What you have to do: Search the data for the string "round" and gather each line it is in.

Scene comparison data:
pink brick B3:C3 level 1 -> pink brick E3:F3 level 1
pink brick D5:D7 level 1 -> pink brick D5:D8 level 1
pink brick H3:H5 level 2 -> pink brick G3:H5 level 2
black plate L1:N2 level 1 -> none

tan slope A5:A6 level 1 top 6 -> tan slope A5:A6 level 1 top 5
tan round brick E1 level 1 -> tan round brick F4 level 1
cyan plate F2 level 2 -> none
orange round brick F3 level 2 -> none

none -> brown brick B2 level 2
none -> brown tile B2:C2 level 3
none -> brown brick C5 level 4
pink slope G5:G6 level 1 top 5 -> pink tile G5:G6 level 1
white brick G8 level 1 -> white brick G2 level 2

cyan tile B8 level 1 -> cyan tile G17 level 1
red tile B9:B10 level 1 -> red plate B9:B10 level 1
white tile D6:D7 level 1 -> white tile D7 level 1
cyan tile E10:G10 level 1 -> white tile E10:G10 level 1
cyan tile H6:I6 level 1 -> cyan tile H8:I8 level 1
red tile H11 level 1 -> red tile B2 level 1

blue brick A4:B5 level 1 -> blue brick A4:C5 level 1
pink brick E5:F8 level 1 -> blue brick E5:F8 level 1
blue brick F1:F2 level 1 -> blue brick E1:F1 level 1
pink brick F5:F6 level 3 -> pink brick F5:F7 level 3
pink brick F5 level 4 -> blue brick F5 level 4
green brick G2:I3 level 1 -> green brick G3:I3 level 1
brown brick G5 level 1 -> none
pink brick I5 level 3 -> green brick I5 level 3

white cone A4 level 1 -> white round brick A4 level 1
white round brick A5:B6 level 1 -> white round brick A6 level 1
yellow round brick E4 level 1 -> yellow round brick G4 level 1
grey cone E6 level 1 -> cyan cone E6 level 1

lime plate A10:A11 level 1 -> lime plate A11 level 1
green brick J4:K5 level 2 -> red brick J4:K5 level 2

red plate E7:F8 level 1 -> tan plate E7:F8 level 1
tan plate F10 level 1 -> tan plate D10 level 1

Task output:
tan round brick E1 level 1 -> tan round brick F4 level 1
orange round brick F3 level 2 -> none
white cone A4 level 1 -> white round brick A4 level 1
white round brick A5:B6 level 1 -> white round brick A6 level 1
yellow round brick E4 level 1 -> yellow round brick G4 level 1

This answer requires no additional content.